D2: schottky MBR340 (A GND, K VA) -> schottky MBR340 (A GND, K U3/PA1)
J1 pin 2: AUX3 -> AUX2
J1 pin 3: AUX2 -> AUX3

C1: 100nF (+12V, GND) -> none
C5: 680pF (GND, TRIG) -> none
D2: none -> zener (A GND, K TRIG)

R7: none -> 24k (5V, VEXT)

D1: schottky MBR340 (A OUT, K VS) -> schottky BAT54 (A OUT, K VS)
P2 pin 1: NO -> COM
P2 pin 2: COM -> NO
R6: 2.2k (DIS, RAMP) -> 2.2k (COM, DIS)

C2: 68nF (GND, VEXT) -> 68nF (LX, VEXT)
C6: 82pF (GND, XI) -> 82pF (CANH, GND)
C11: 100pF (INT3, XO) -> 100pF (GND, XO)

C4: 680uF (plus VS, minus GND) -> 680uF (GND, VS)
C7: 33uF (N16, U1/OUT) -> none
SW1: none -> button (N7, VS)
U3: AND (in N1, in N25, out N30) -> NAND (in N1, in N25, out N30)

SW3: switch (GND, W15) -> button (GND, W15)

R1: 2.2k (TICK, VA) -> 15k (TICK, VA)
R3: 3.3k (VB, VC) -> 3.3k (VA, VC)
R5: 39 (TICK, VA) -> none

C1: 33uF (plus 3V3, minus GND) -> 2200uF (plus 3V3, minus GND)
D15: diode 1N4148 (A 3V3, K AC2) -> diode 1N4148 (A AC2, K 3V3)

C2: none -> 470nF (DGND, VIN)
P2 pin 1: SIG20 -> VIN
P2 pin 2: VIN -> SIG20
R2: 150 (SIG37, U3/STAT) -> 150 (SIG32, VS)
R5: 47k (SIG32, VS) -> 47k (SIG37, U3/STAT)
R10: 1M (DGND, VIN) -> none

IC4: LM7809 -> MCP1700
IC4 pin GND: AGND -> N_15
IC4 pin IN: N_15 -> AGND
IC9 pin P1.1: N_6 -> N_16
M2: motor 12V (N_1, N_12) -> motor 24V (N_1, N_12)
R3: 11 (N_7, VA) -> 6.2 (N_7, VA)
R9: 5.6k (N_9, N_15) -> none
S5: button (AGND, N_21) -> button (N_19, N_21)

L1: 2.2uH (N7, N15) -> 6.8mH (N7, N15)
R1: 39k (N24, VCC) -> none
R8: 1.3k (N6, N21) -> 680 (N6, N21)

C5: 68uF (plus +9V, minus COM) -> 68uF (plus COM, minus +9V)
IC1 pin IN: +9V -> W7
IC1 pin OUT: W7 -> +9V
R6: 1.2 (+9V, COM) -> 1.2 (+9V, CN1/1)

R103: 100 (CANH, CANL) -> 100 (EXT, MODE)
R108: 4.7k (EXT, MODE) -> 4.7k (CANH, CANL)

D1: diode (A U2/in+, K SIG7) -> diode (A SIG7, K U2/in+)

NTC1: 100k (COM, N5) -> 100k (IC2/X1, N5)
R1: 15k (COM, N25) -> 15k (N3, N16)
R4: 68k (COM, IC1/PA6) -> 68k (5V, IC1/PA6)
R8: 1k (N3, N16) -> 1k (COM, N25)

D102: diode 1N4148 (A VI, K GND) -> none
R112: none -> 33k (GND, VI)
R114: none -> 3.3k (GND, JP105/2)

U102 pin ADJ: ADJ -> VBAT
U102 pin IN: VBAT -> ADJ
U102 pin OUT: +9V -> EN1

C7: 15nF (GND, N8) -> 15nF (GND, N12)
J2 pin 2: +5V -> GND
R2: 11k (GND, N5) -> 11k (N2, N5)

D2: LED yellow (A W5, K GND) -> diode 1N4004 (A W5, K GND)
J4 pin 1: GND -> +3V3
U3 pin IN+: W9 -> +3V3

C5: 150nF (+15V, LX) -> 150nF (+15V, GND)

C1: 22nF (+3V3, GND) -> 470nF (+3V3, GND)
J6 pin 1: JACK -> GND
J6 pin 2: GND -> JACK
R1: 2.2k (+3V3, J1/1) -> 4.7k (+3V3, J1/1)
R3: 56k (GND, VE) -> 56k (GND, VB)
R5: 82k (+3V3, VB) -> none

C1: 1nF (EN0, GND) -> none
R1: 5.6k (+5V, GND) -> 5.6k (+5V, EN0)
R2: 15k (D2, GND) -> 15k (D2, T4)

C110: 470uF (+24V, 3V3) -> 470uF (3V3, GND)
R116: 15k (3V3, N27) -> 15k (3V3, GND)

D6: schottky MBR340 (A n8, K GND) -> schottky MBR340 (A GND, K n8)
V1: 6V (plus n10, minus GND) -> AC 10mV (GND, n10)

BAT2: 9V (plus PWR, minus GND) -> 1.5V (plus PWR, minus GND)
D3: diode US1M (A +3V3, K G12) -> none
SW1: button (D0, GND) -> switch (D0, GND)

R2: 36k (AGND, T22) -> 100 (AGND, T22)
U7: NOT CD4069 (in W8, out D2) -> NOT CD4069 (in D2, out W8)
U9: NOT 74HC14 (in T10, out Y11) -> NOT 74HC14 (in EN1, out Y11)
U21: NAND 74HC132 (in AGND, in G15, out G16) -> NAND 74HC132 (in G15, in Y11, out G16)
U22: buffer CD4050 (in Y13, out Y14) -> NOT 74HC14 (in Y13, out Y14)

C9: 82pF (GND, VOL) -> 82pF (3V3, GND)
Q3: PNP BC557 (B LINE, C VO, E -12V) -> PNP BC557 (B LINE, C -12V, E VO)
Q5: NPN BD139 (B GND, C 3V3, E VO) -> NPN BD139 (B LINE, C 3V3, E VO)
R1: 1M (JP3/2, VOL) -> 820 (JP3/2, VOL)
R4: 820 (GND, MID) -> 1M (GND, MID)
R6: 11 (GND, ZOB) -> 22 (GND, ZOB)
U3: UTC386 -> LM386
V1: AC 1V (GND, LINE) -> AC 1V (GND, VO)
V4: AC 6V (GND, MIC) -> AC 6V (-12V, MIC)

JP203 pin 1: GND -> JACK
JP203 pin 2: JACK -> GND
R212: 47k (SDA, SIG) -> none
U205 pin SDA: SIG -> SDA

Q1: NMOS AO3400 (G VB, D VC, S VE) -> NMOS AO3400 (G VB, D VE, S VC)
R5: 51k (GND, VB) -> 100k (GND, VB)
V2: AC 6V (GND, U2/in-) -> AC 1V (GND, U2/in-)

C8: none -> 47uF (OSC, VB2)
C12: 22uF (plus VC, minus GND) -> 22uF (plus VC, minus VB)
☆ ☆ ☆ ☆ ☆ ☆ ☆
▸ **Task instructions**: Retype the whole of the material word for word.

▸ **The completed task**:
D2: schottky MBR340 (A GND, K VA) -> schottky MBR340 (A GND, K U3/PA1)
J1 pin 2: AUX3 -> AUX2
J1 pin 3: AUX2 -> AUX3

C1: 100nF (+12V, GND) -> none
C5: 680pF (GND, TRIG) -> none
D2: none -> zener (A GND, K TRIG)

R7: none -> 24k (5V, VEXT)

D1: schottky MBR340 (A OUT, K VS) -> schottky BAT54 (A OUT, K VS)
P2 pin 1: NO -> COM
P2 pin 2: COM -> NO
R6: 2.2k (DIS, RAMP) -> 2.2k (COM, DIS)

C2: 68nF (GND, VEXT) -> 68nF (LX, VEXT)
C6: 82pF (GND, XI) -> 82pF (CANH, GND)
C11: 100pF (INT3, XO) -> 100pF (GND, XO)

C4: 680uF (plus VS, minus GND) -> 680uF (GND, VS)
C7: 33uF (N16, U1/OUT) -> none
SW1: none -> button (N7, VS)
U3: AND (in N1, in N25, out N30) -> NAND (in N1, in N25, out N30)

SW3: switch (GND, W15) -> button (GND, W15)

R1: 2.2k (TICK, VA) -> 15k (TICK, VA)
R3: 3.3k (VB, VC) -> 3.3k (VA, VC)
R5: 39 (TICK, VA) -> none

C1: 33uF (plus 3V3, minus GND) -> 2200uF (plus 3V3, minus GND)
D15: diode 1N4148 (A 3V3, K AC2) -> diode 1N4148 (A AC2, K 3V3)

C2: none -> 470nF (DGND, VIN)
P2 pin 1: SIG20 -> VIN
P2 pin 2: VIN -> SIG20
R2: 150 (SIG37, U3/STAT) -> 150 (SIG32, VS)
R5: 47k (SIG32, VS) -> 47k (SIG37, U3/STAT)
R10: 1M (DGND, VIN) -> none

IC4: LM7809 -> MCP1700
IC4 pin GND: AGND -> N_15
IC4 pin IN: N_15 -> AGND
IC9 pin P1.1: N_6 -> N_16
M2: motor 12V (N_1, N_12) -> motor 24V (N_1, N_12)
R3: 11 (N_7, VA) -> 6.2 (N_7, VA)
R9: 5.6k (N_9, N_15) -> none
S5: button (AGND, N_21) -> button (N_19, N_21)

L1: 2.2uH (N7, N15) -> 6.8mH (N7, N15)
R1: 39k (N24, VCC) -> none
R8: 1.3k (N6, N21) -> 680 (N6, N21)

C5: 68uF (plus +9V, minus COM) -> 68uF (plus COM, minus +9V)
IC1 pin IN: +9V -> W7
IC1 pin OUT: W7 -> +9V
R6: 1.2 (+9V, COM) -> 1.2 (+9V, CN1/1)

R103: 100 (CANH, CANL) -> 100 (EXT, MODE)
R108: 4.7k (EXT, MODE) -> 4.7k (CANH, CANL)

D1: diode (A U2/in+, K SIG7) -> diode (A SIG7, K U2/in+)

NTC1: 100k (COM, N5) -> 100k (IC2/X1, N5)
R1: 15k (COM, N25) -> 15k (N3, N16)
R4: 68k (COM, IC1/PA6) -> 68k (5V, IC1/PA6)
R8: 1k (N3, N16) -> 1k (COM, N25)

D102: diode 1N4148 (A VI, K GND) -> none
R112: none -> 33k (GND, VI)
R114: none -> 3.3k (GND, JP105/2)

U102 pin ADJ: ADJ -> VBAT
U102 pin IN: VBAT -> ADJ
U102 pin OUT: +9V -> EN1

C7: 15nF (GND, N8) -> 15nF (GND, N12)
J2 pin 2: +5V -> GND
R2: 11k (GND, N5) -> 11k (N2, N5)

D2: LED yellow (A W5, K GND) -> diode 1N4004 (A W5, K GND)
J4 pin 1: GND -> +3V3
U3 pin IN+: W9 -> +3V3

C5: 150nF (+15V, LX) -> 150nF (+15V, GND)

C1: 22nF (+3V3, GND) -> 470nF (+3V3, GND)
J6 pin 1: JACK -> GND
J6 pin 2: GND -> JACK
R1: 2.2k (+3V3, J1/1) -> 4.7k (+3V3, J1/1)
R3: 56k (GND, VE) -> 56k (GND, VB)
R5: 82k (+3V3, VB) -> none

C1: 1nF (EN0, GND) -> none
R1: 5.6k (+5V, GND) -> 5.6k (+5V, EN0)
R2: 15k (D2, GND) -> 15k (D2, T4)

C110: 470uF (+24V, 3V3) -> 470uF (3V3, GND)
R116: 15k (3V3, N27) -> 15k (3V3, GND)

D6: schottky MBR340 (A n8, K GND) -> schottky MBR340 (A GND, K n8)
V1: 6V (plus n10, minus GND) -> AC 10mV (GND, n10)

BAT2: 9V (plus PWR, minus GND) -> 1.5V (plus PWR, minus GND)
D3: diode US1M (A +3V3, K G12) -> none
SW1: button (D0, GND) -> switch (D0, GND)

R2: 36k (AGND, T22) -> 100 (AGND, T22)
U7: NOT CD4069 (in W8, out D2) -> NOT CD4069 (in D2, out W8)
U9: NOT 74HC14 (in T10, out Y11) -> NOT 74HC14 (in EN1, out Y11)
U21: NAND 74HC132 (in AGND, in G15, out G16) -> NAND 74HC132 (in G15, in Y11, out G16)
U22: buffer CD4050 (in Y13, out Y14) -> NOT 74HC14 (in Y13, out Y14)

C9: 82pF (GND, VOL) -> 82pF (3V3, GND)
Q3: PNP BC557 (B LINE, C VO, E -12V) -> PNP BC557 (B LINE, C -12V, E VO)
Q5: NPN BD139 (B GND, C 3V3, E VO) -> NPN BD139 (B LINE, C 3V3, E VO)
R1: 1M (JP3/2, VOL) -> 820 (JP3/2, VOL)
R4: 820 (GND, MID) -> 1M (GND, MID)
R6: 11 (GND, ZOB) -> 22 (GND, ZOB)
U3: UTC386 -> LM386
V1: AC 1V (GND, LINE) -> AC 1V (GND, VO)
V4: AC 6V (GND, MIC) -> AC 6V (-12V, MIC)

JP203 pin 1: GND -> JACK
JP203 pin 2: JACK -> GND
R212: 47k (SDA, SIG) -> none
U205 pin SDA: SIG -> SDA

Q1: NMOS AO3400 (G VB, D VC, S VE) -> NMOS AO3400 (G VB, D VE, S VC)
R5: 51k (GND, VB) -> 100k (GND, VB)
V2: AC 6V (GND, U2/in-) -> AC 1V (GND, U2/in-)

C8: none -> 47uF (OSC, VB2)
C12: 22uF (plus VC, minus GND) -> 22uF (plus VC, minus VB)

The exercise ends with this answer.